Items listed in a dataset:
——————

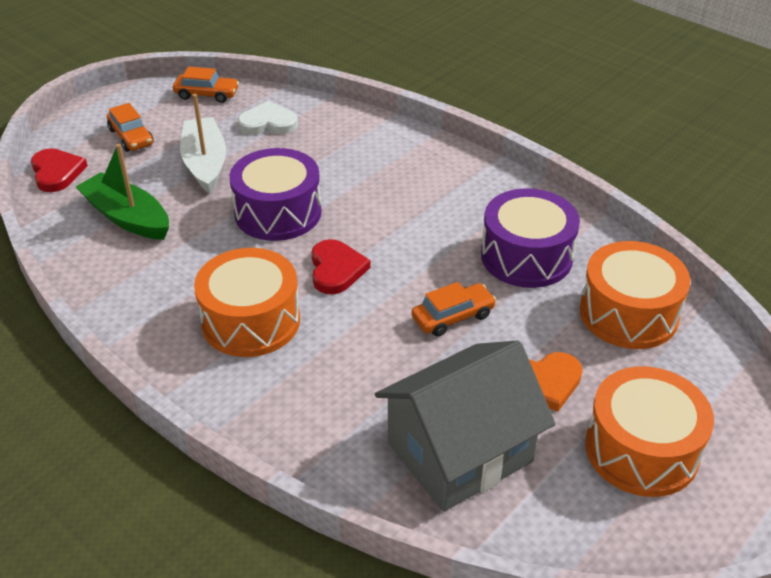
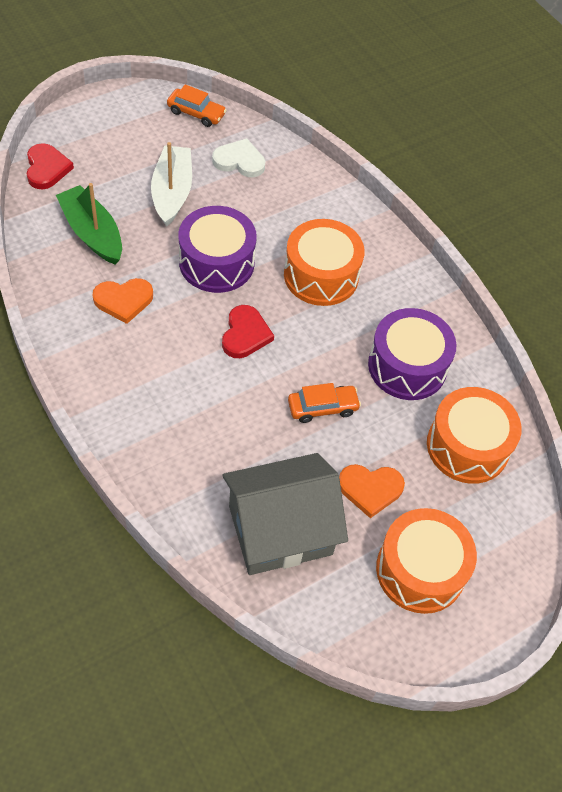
camera: 10 degrees right, 15 degrees up
(131, 137) = (118, 145): orange car -> none
(185, 270) = (123, 300): none -> orange heart
(251, 321) = (161, 365): orange drum -> orange drum (321, 275)

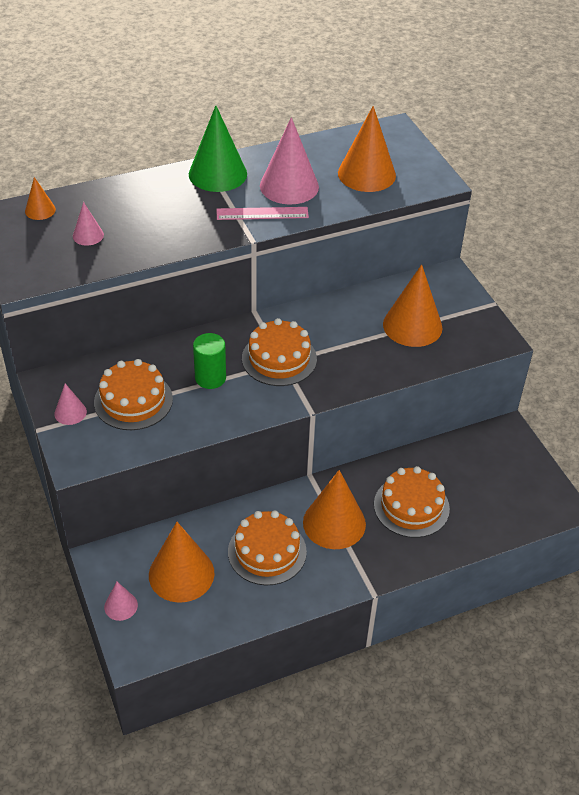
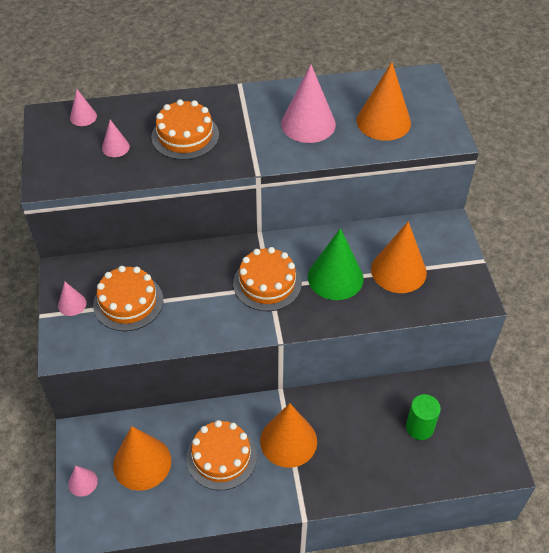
camera: 15 degrees right, 5 degrees up
(40, 210) = (83, 117): orange cone -> pink cone
(210, 378) = (201, 292): green cylinder -> green cylinder (419, 427)
(217, 174) = (248, 102): green cone -> green cone (335, 277)
(262, 213) = (275, 148): pink ruler -> none
(411, 506) = (362, 438): orange cake -> orange cake (185, 136)

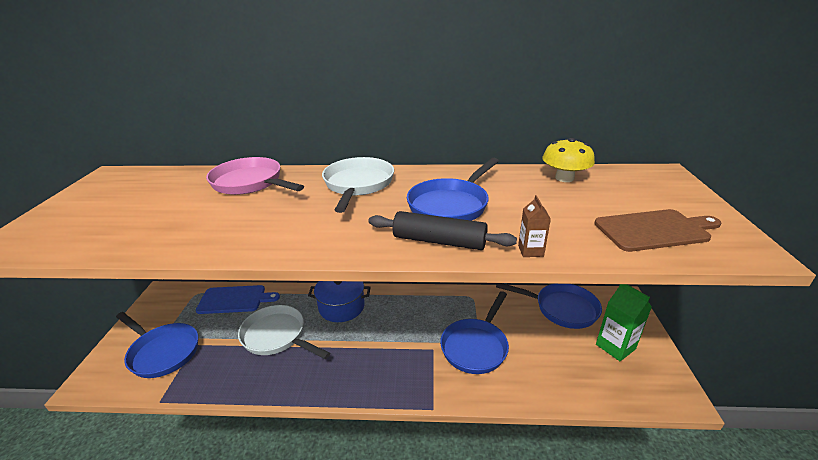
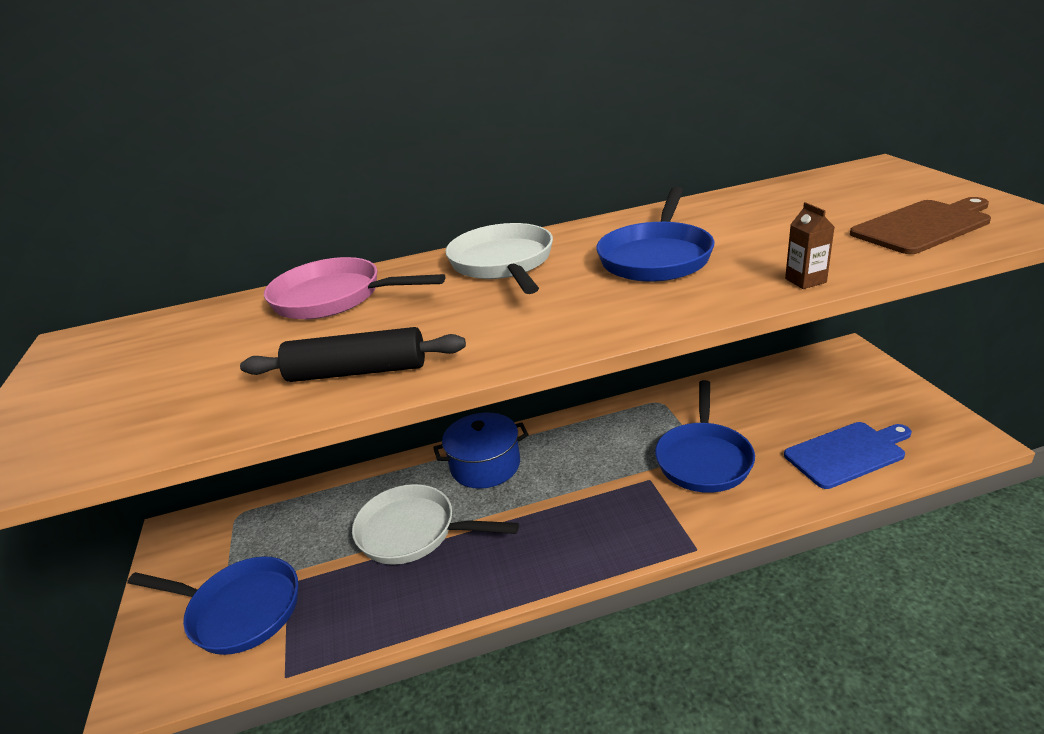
camera: 15 degrees left, 0 degrees up
(234, 300) = (310, 504): blue cutting board -> blue cutting board (847, 453)
(439, 241) = (683, 299): black rolling pin -> black rolling pin (357, 372)
(561, 308) = (781, 383): blue pan -> none
(564, 178) = (769, 196): yellow mushroom -> none
(615, 347) = (871, 408): green carton -> none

——————

(Your goal) Here the lines from the one with "(251, 321) = (161, 365): orange" through the last line of the data above need to be repeated exactly, both included, and any picture omitted.

(Exercise result)
(251, 321) = (161, 365): orange drum -> orange drum (321, 275)

camera: 15 degrees right, 5 degrees up
(40, 210) = (83, 117): orange cone -> pink cone
(210, 378) = (201, 292): green cylinder -> green cylinder (419, 427)
(217, 174) = (248, 102): green cone -> green cone (335, 277)
(262, 213) = (275, 148): pink ruler -> none
(411, 506) = (362, 438): orange cake -> orange cake (185, 136)

camera: 15 degrees left, 0 degrees up
(234, 300) = (310, 504): blue cutting board -> blue cutting board (847, 453)
(439, 241) = (683, 299): black rolling pin -> black rolling pin (357, 372)
(561, 308) = (781, 383): blue pan -> none
(564, 178) = (769, 196): yellow mushroom -> none
(615, 347) = (871, 408): green carton -> none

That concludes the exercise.